* Task directions
Using the records below, transcribe word for word the stretch from the line that contains "IC3: SHT31 -> TMP102" through the line that contains "V1: 2.5V (plus", both end lines included, and nothing else.

* Given records
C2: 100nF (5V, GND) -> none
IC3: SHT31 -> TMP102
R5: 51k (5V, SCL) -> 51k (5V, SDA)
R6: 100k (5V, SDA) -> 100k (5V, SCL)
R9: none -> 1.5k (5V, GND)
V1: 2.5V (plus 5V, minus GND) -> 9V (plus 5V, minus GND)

...

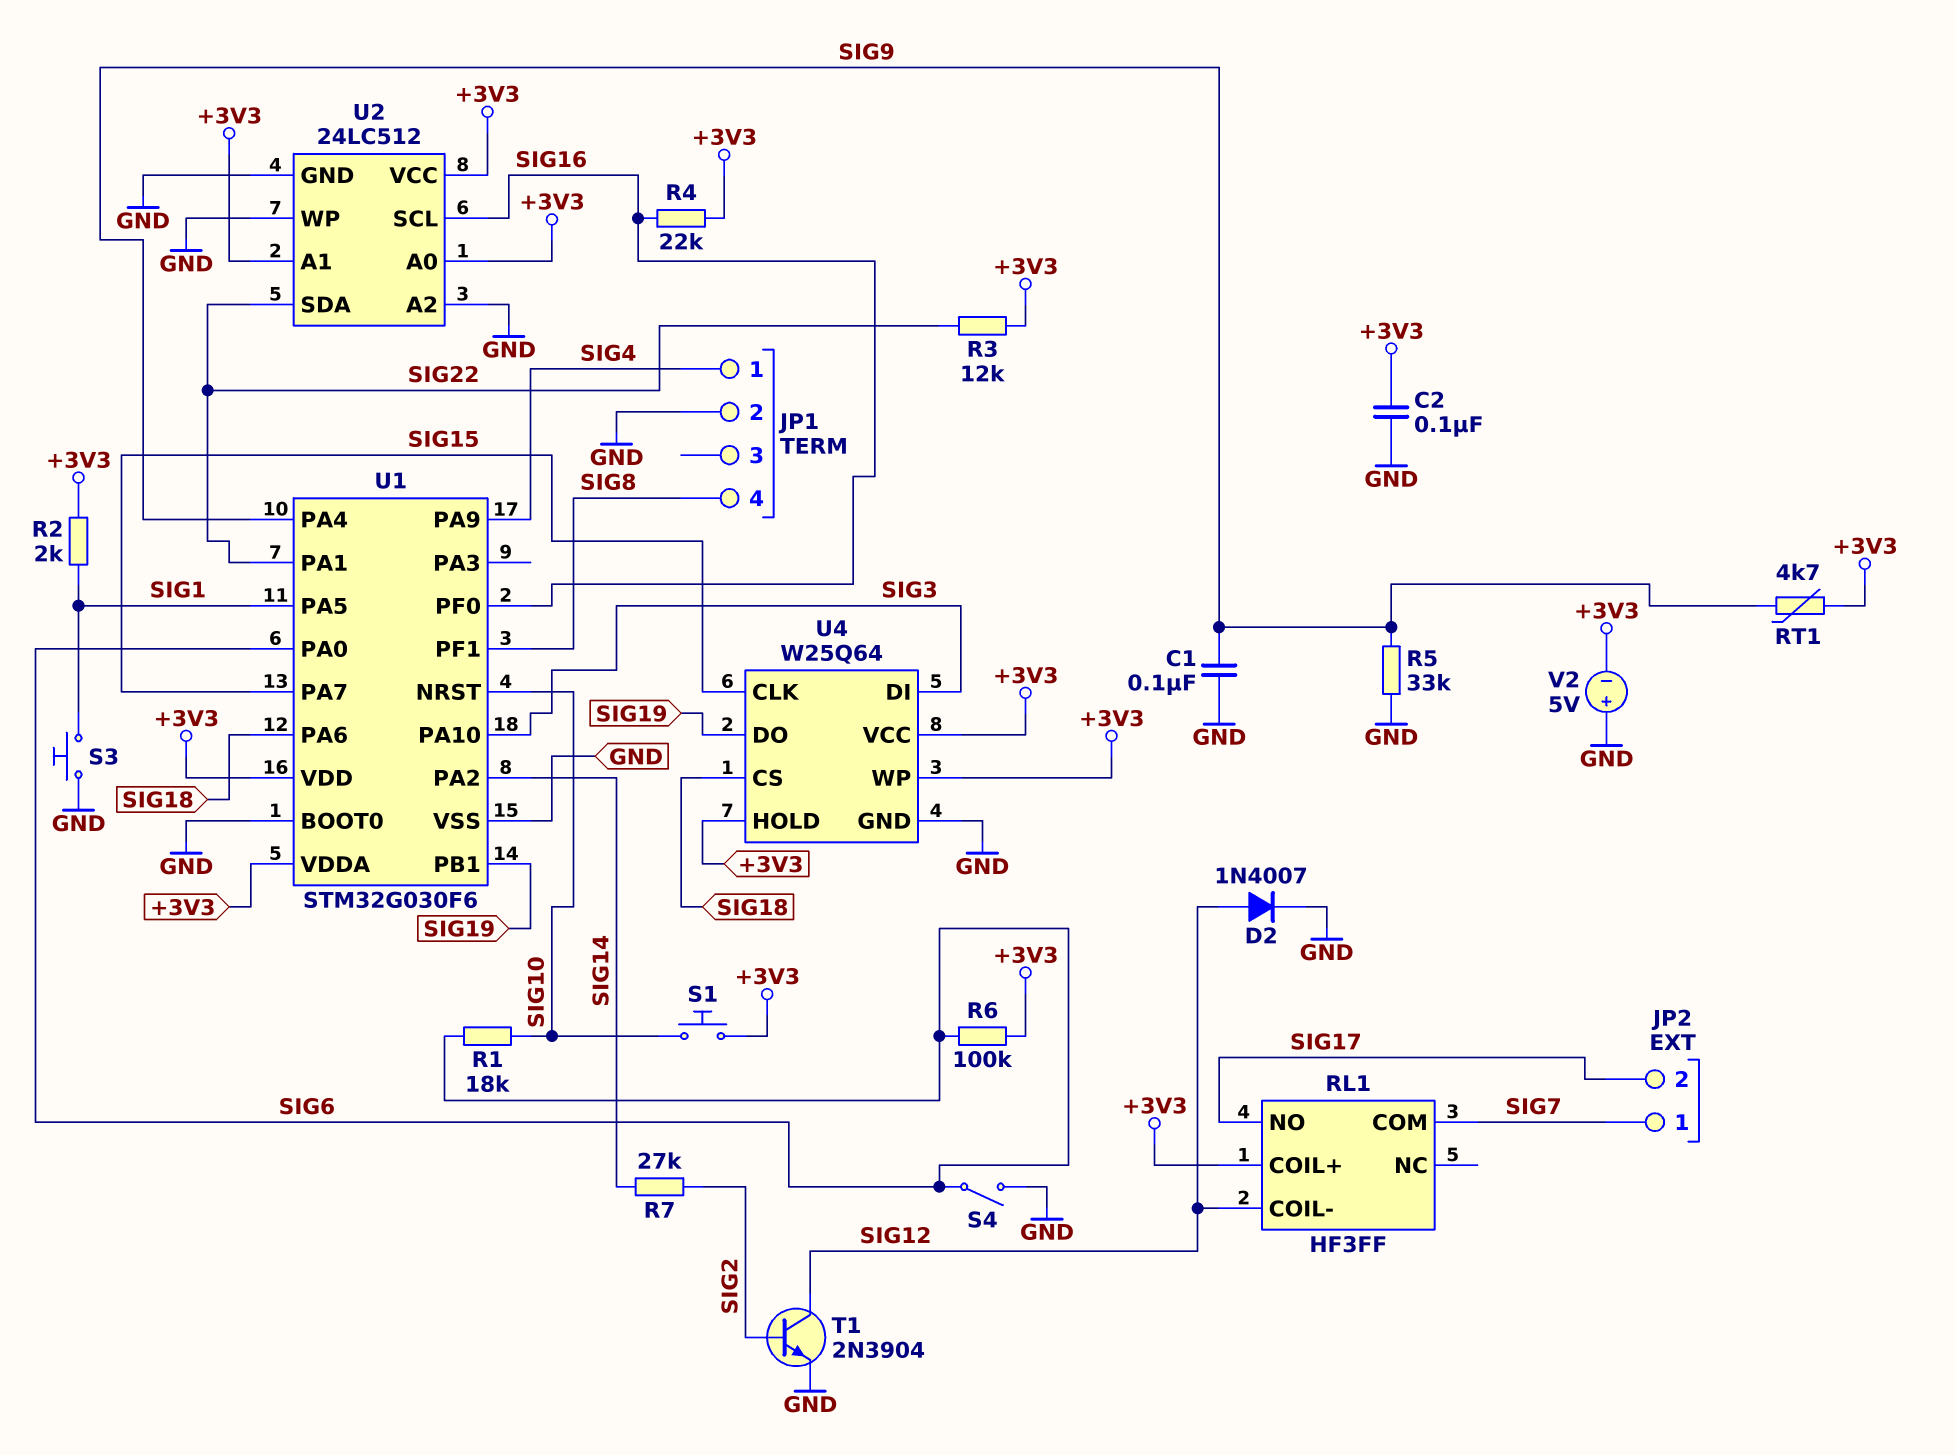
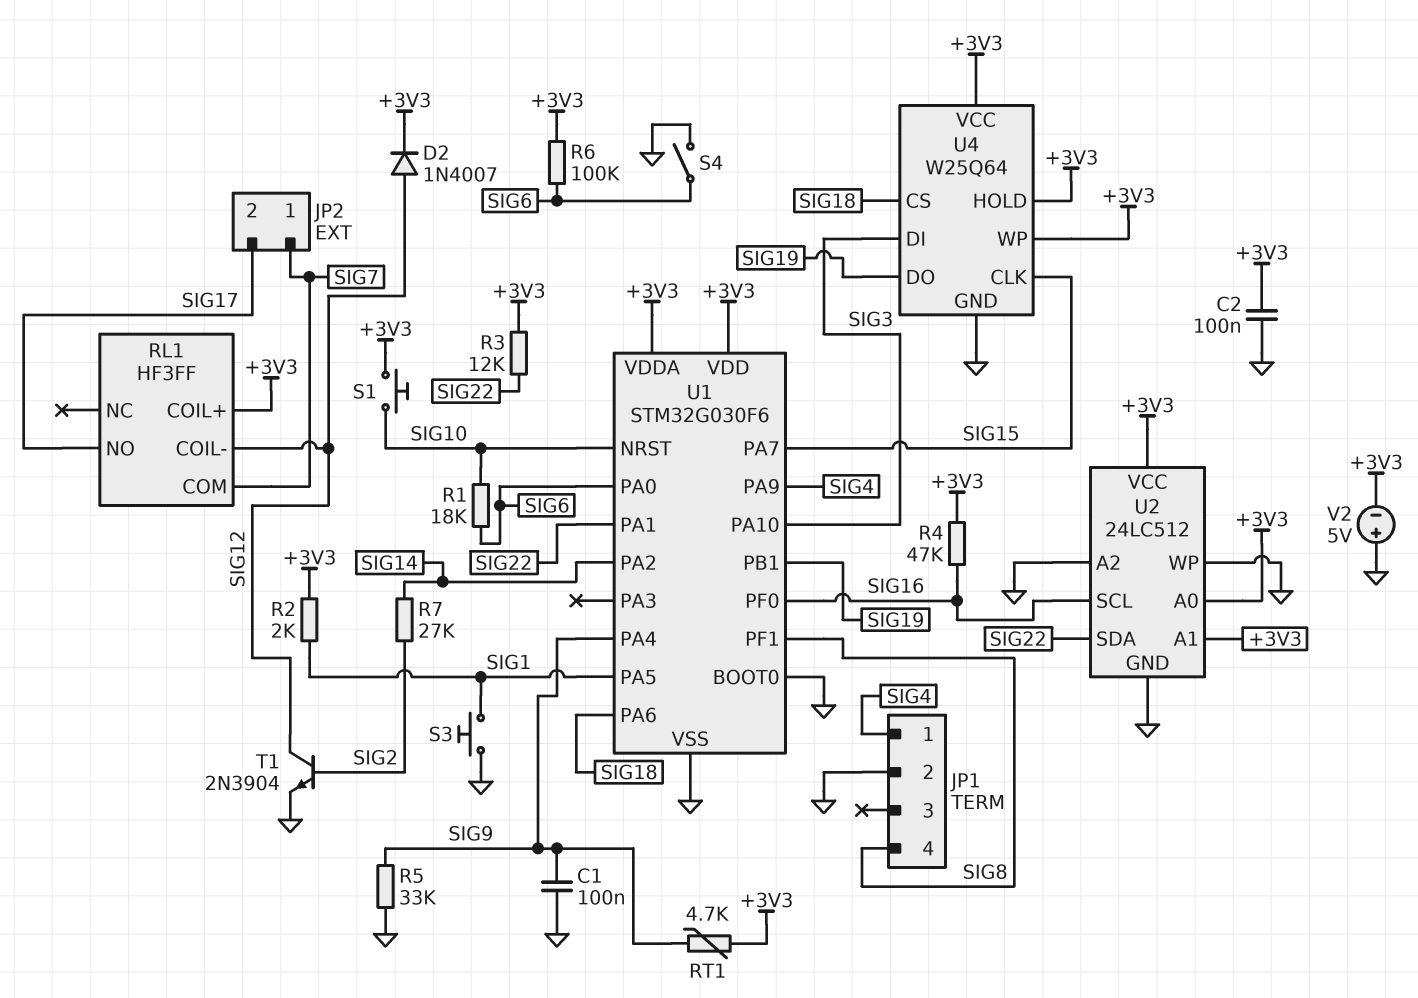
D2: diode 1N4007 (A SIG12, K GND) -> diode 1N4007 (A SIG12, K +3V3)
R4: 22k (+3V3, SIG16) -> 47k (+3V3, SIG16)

* * *

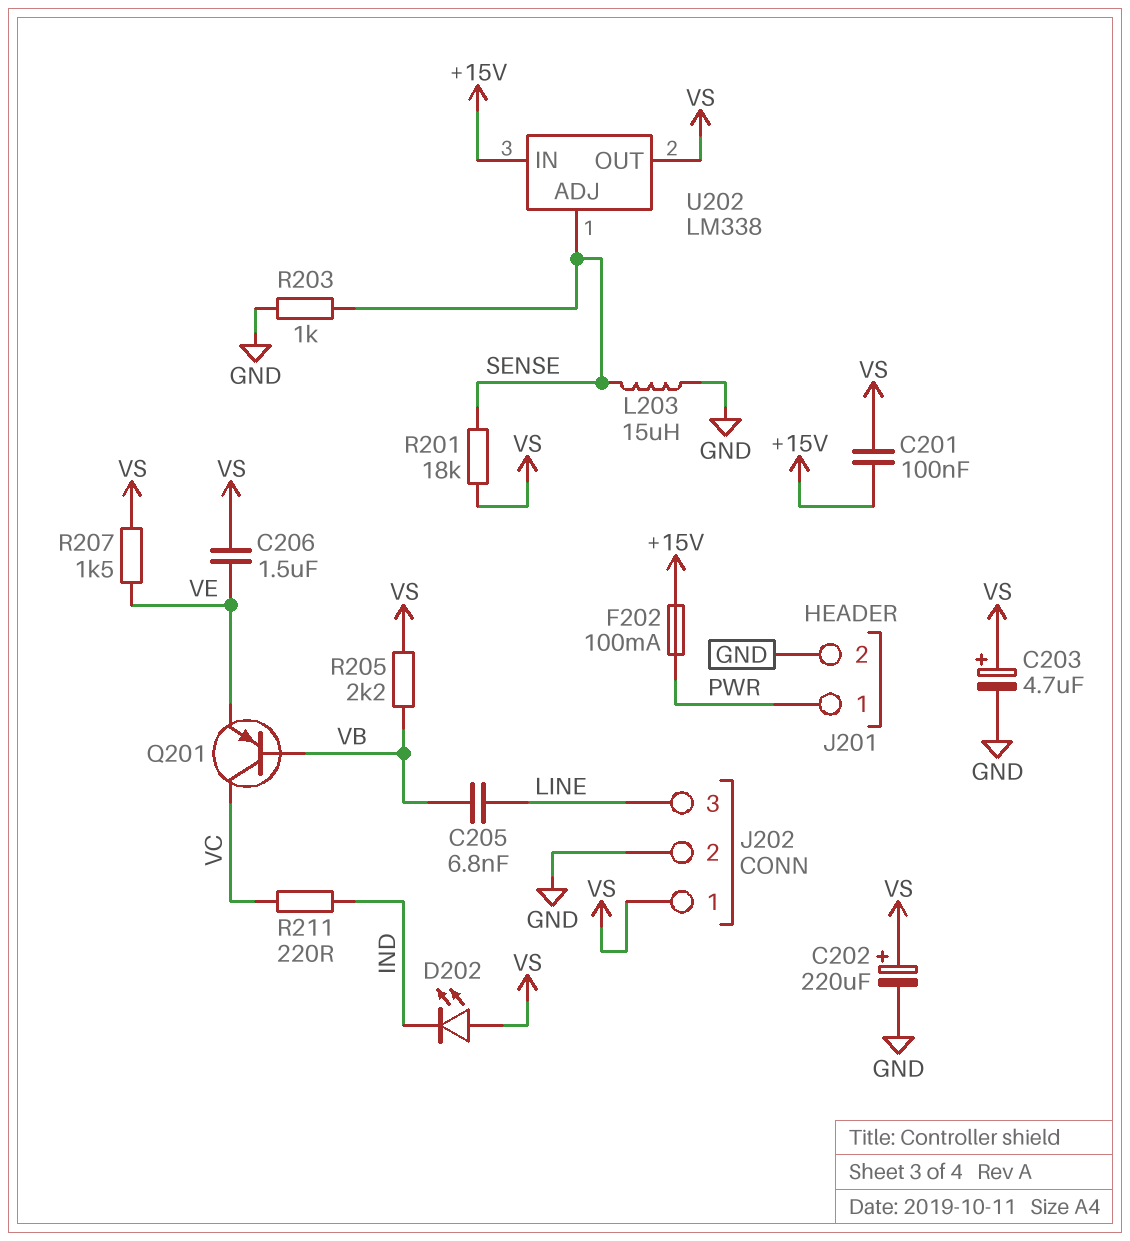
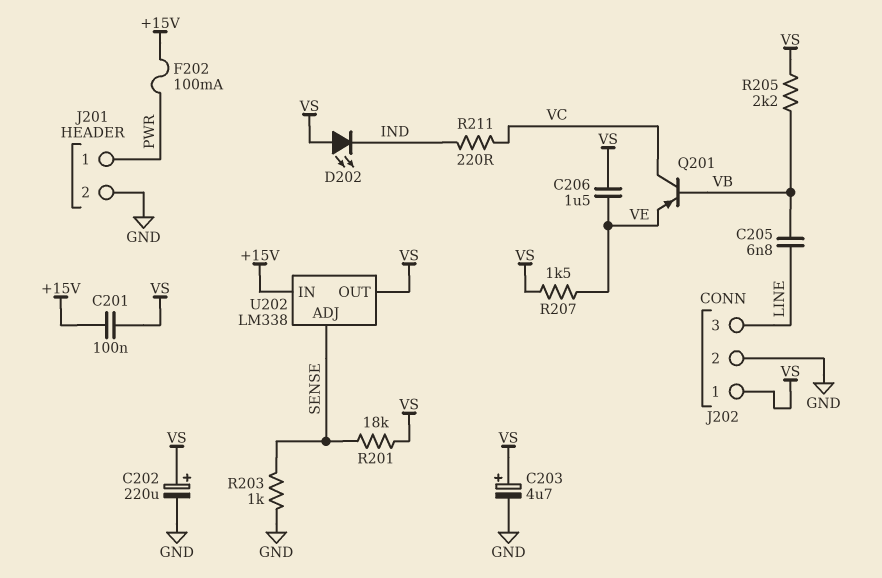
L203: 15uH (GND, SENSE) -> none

* Response to the exercise
IC3: SHT31 -> TMP102
R5: 51k (5V, SCL) -> 51k (5V, SDA)
R6: 100k (5V, SDA) -> 100k (5V, SCL)
R9: none -> 1.5k (5V, GND)
V1: 2.5V (plus 5V, minus GND) -> 9V (plus 5V, minus GND)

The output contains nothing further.